Work task -> Your job is to return the whole listing unchanged while skipping its images.

Supplied data ->
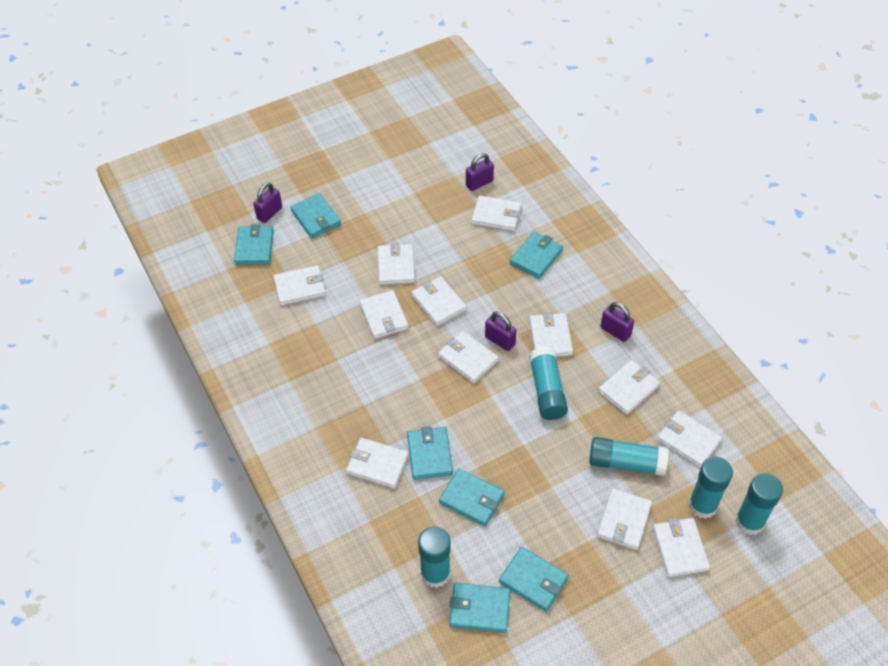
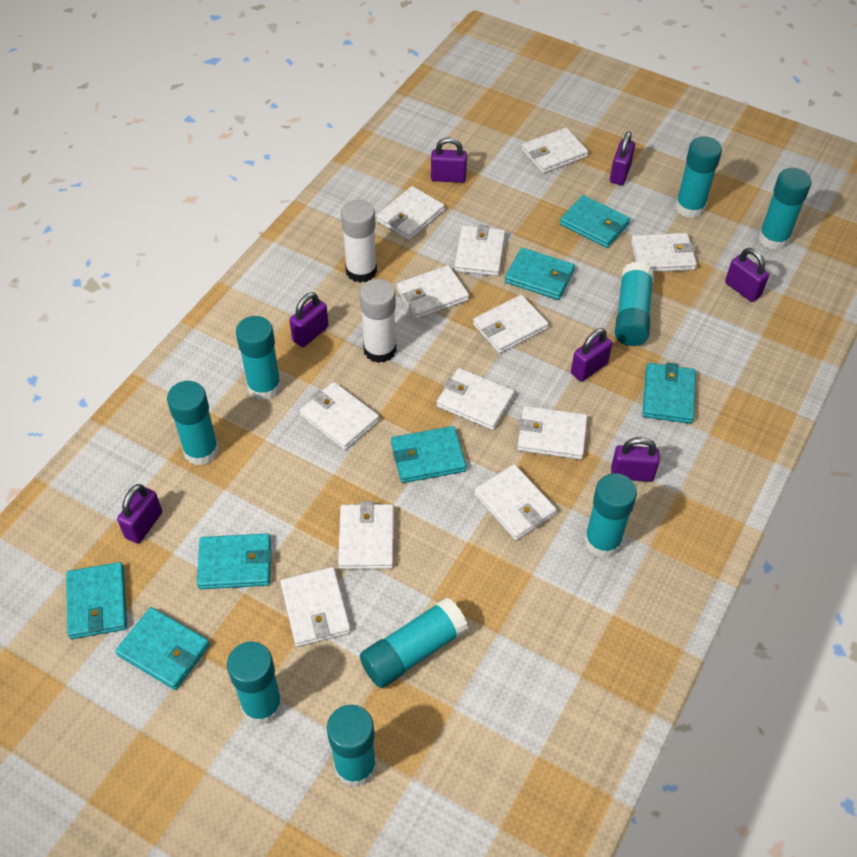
purple padlock: 4 -> 7
turquoise glue stick: 5 -> 9
white glue stick: 0 -> 2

Answer section ->
purple padlock: 4 -> 7
turquoise glue stick: 5 -> 9
white glue stick: 0 -> 2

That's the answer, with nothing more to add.